> TASK DETAILS: Exclude the images and transcribe the entries below precisely.
** Opening RECORDS FOR THE EXERCISE block **
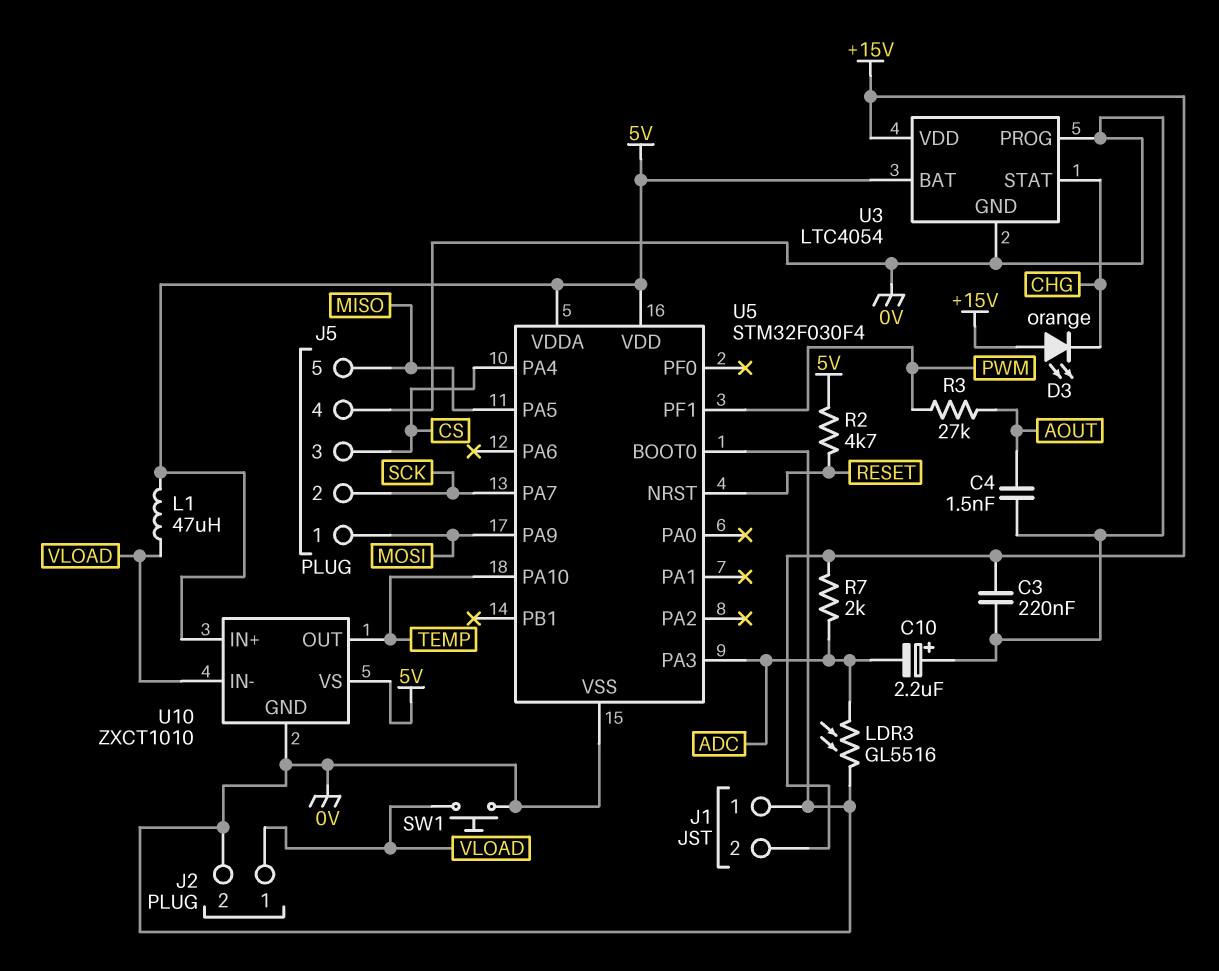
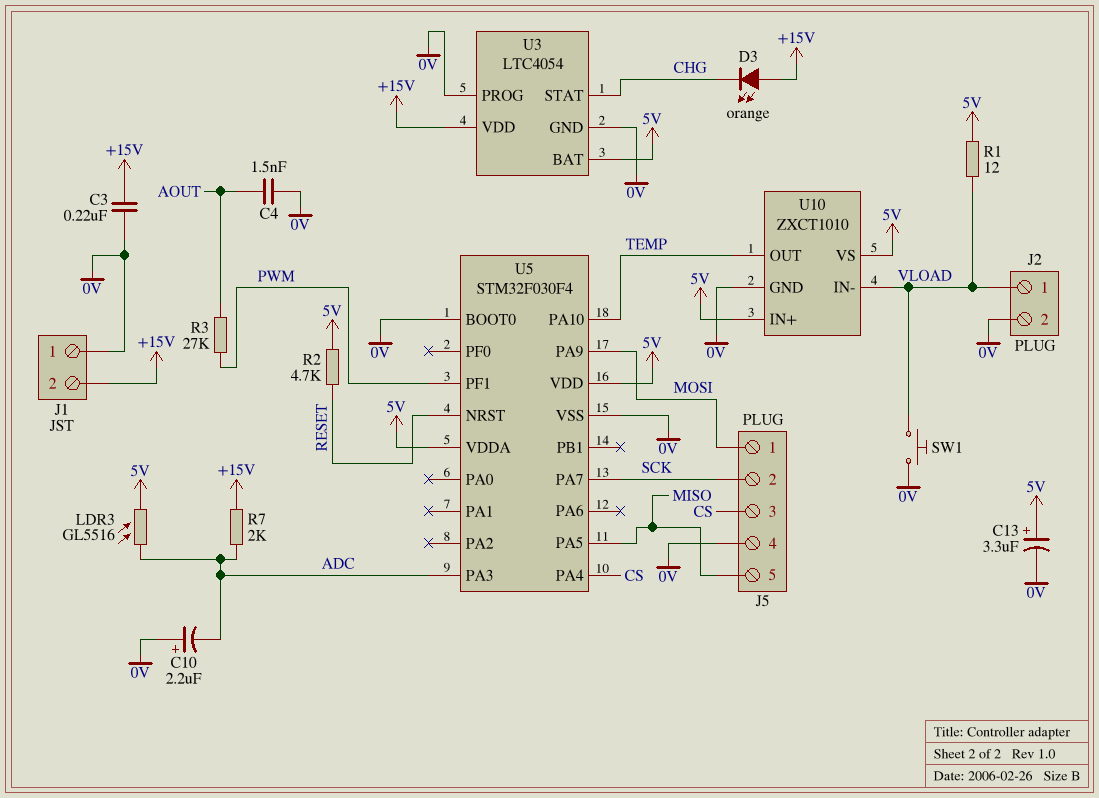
C13: none -> 3.3uF (plus 5V, minus 0V)
L1: 47uH (5V, VLOAD) -> none
LDR3: GL5516 (0V, ADC) -> GL5516 (5V, ADC)
R1: none -> 12 (5V, VLOAD)

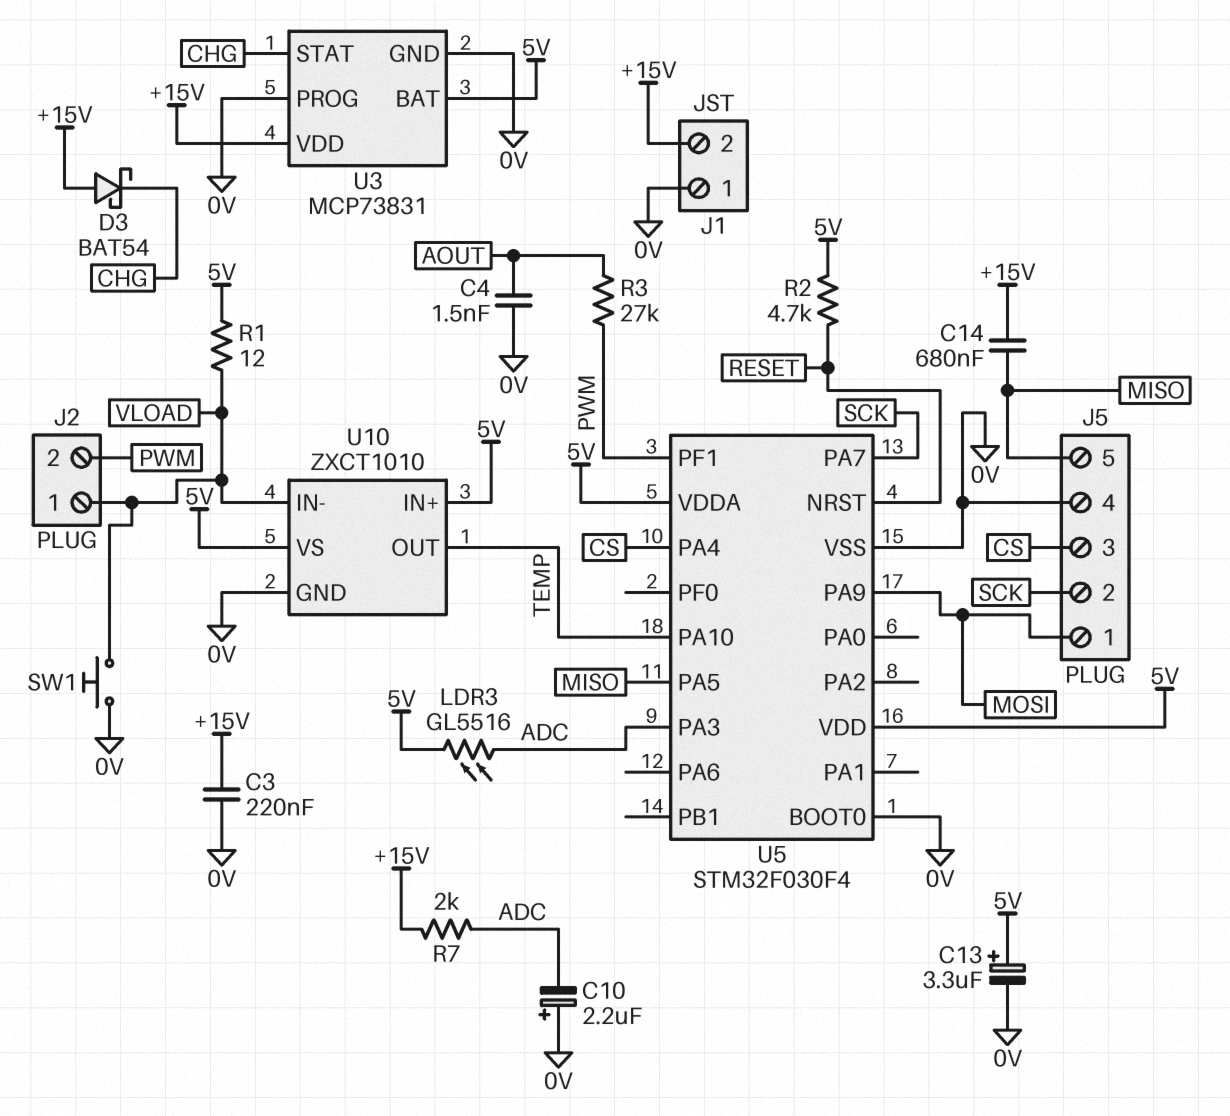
C14: none -> 680nF (+15V, MISO)
D3: LED orange (A +15V, K CHG) -> schottky BAT54 (A +15V, K CHG)
J2 pin 2: 0V -> PWM
U3: LTC4054 -> MCP73831

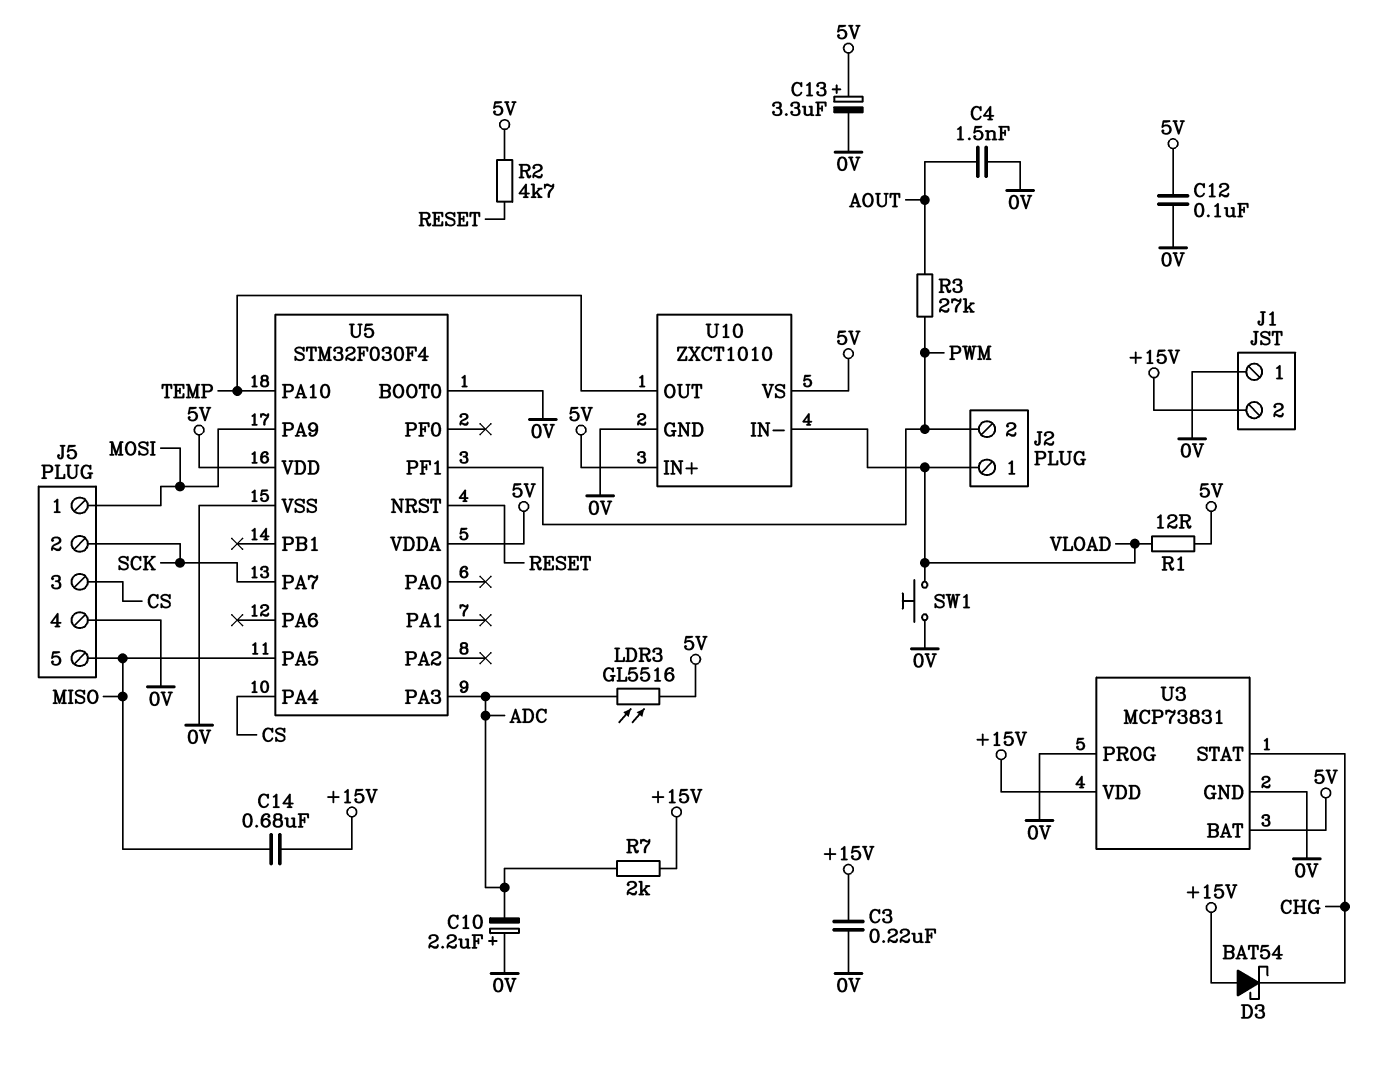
C12: none -> 100nF (0V, 5V)

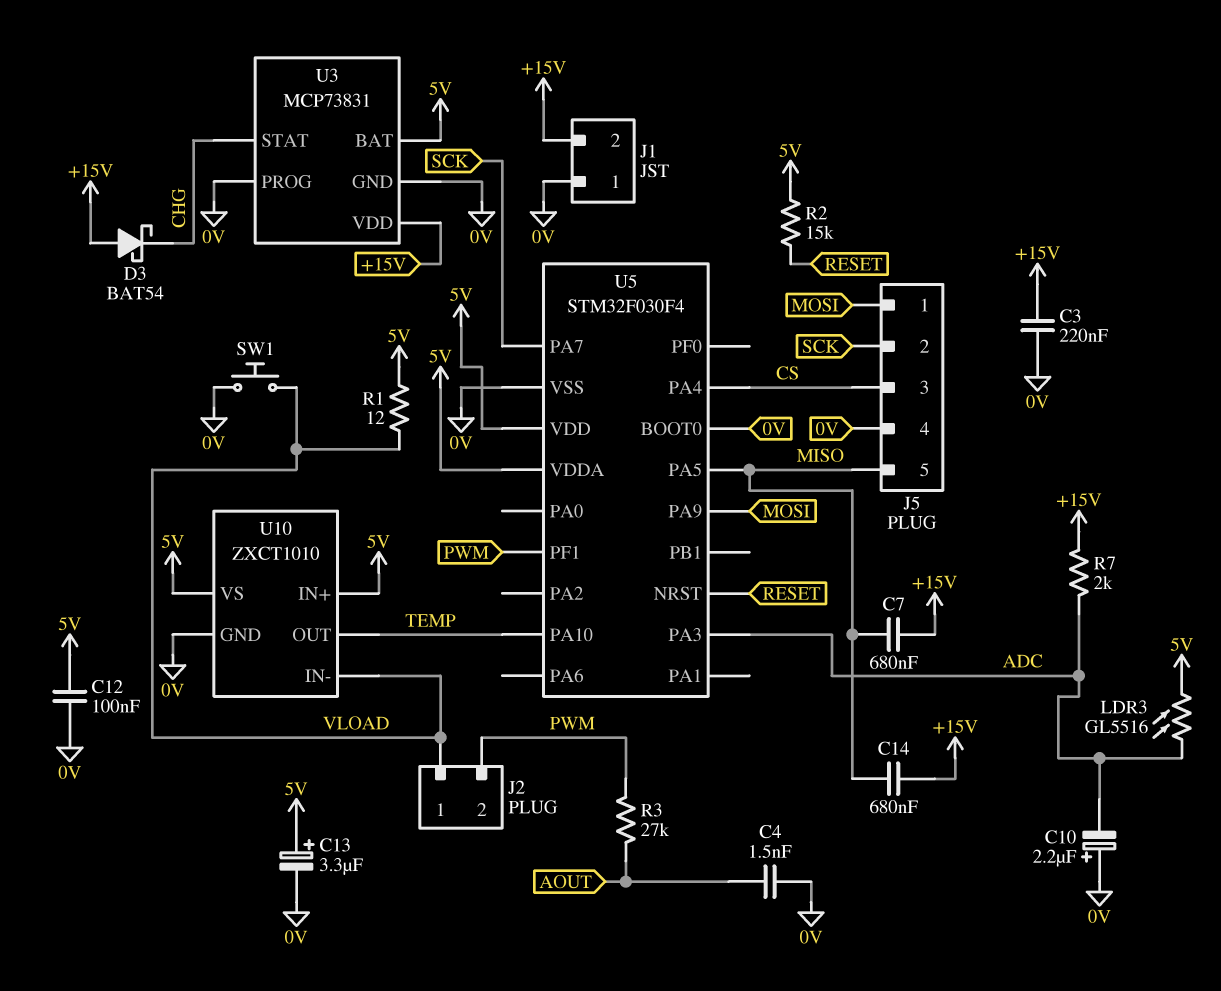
C7: none -> 680nF (+15V, MISO)
R2: 4.7k (5V, RESET) -> 15k (5V, RESET)

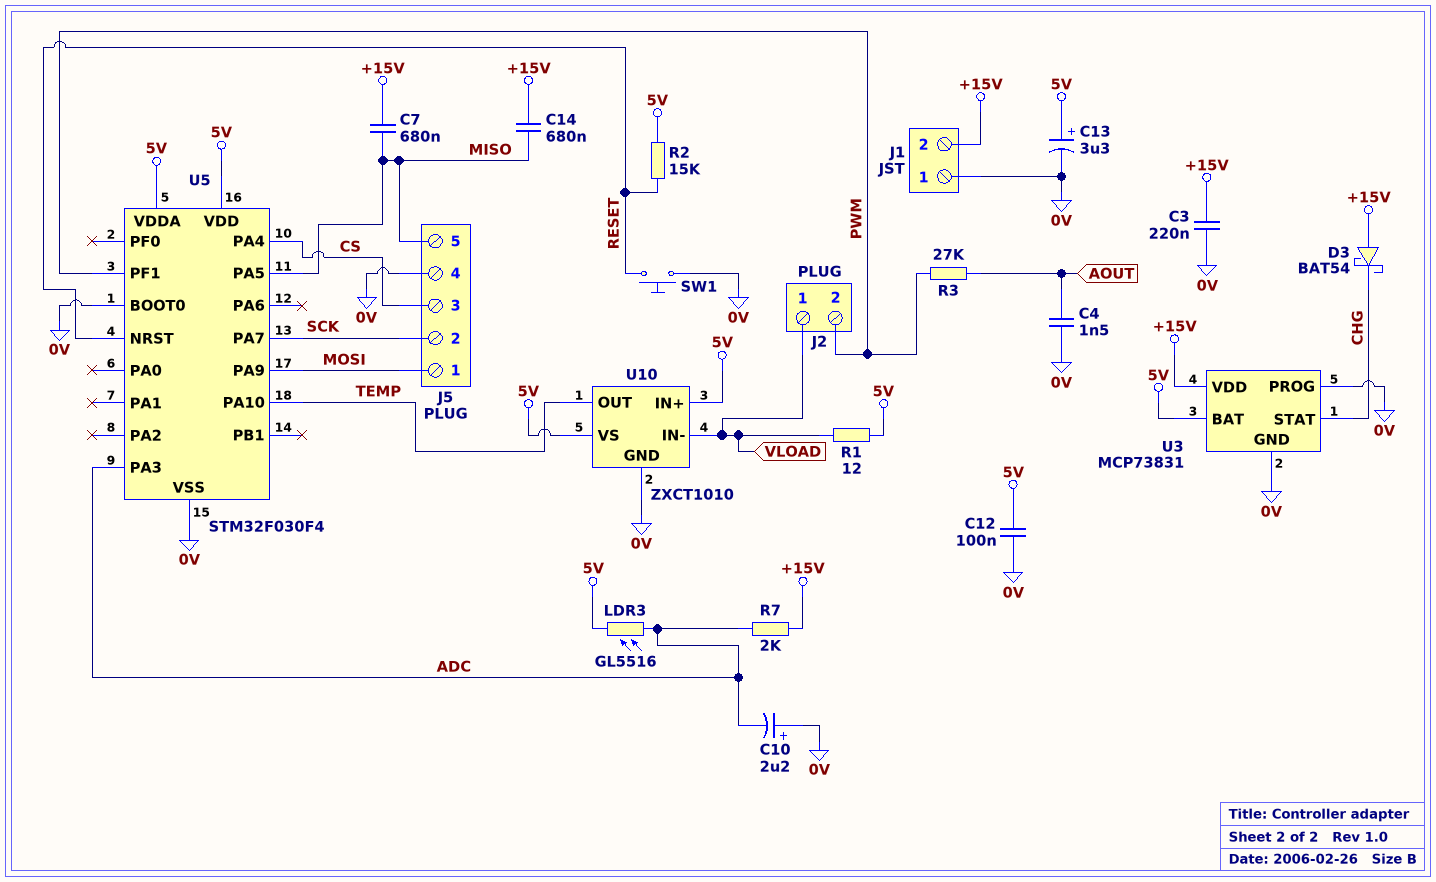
SW1: button (0V, VLOAD) -> button (0V, RESET)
** Closing RECORDS FOR THE EXERCISE block **
> ANSWER BELOW:
C13: none -> 3.3uF (plus 5V, minus 0V)
L1: 47uH (5V, VLOAD) -> none
LDR3: GL5516 (0V, ADC) -> GL5516 (5V, ADC)
R1: none -> 12 (5V, VLOAD)

C14: none -> 680nF (+15V, MISO)
D3: LED orange (A +15V, K CHG) -> schottky BAT54 (A +15V, K CHG)
J2 pin 2: 0V -> PWM
U3: LTC4054 -> MCP73831

C12: none -> 100nF (0V, 5V)

C7: none -> 680nF (+15V, MISO)
R2: 4.7k (5V, RESET) -> 15k (5V, RESET)

SW1: button (0V, VLOAD) -> button (0V, RESET)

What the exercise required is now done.